**YOUR INSTRUCTIONS:** Please repeat the records below exactly, but only from the line that contains "(387, 304) = (360, 370): red gift -> none" onward, ending with the last line.

Dataset entries
--- START ---
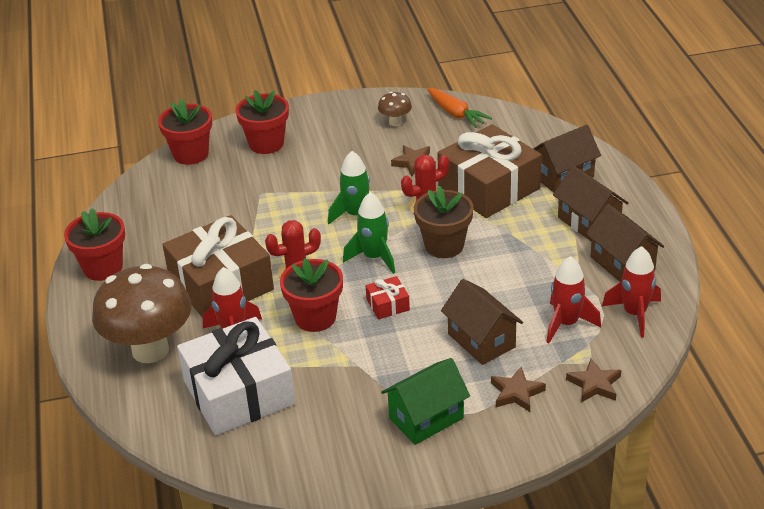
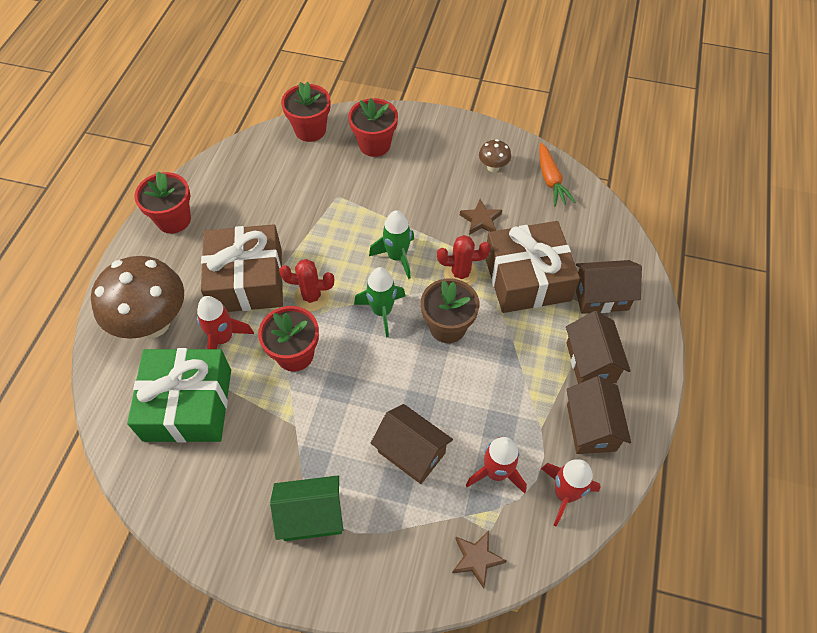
camera: 25 degrees right, 20 degrees up
(238, 393) = (188, 404): white gift -> green gift
(387, 304) = (360, 370): red gift -> none
(481, 340) = (411, 452): brown house -> brown house turned 45 degrees counterclockwise
(516, 393) = (403, 530): brown star -> none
--- END ---
**YOUR SOLUTION:**
(387, 304) = (360, 370): red gift -> none
(481, 340) = (411, 452): brown house -> brown house turned 45 degrees counterclockwise
(516, 393) = (403, 530): brown star -> none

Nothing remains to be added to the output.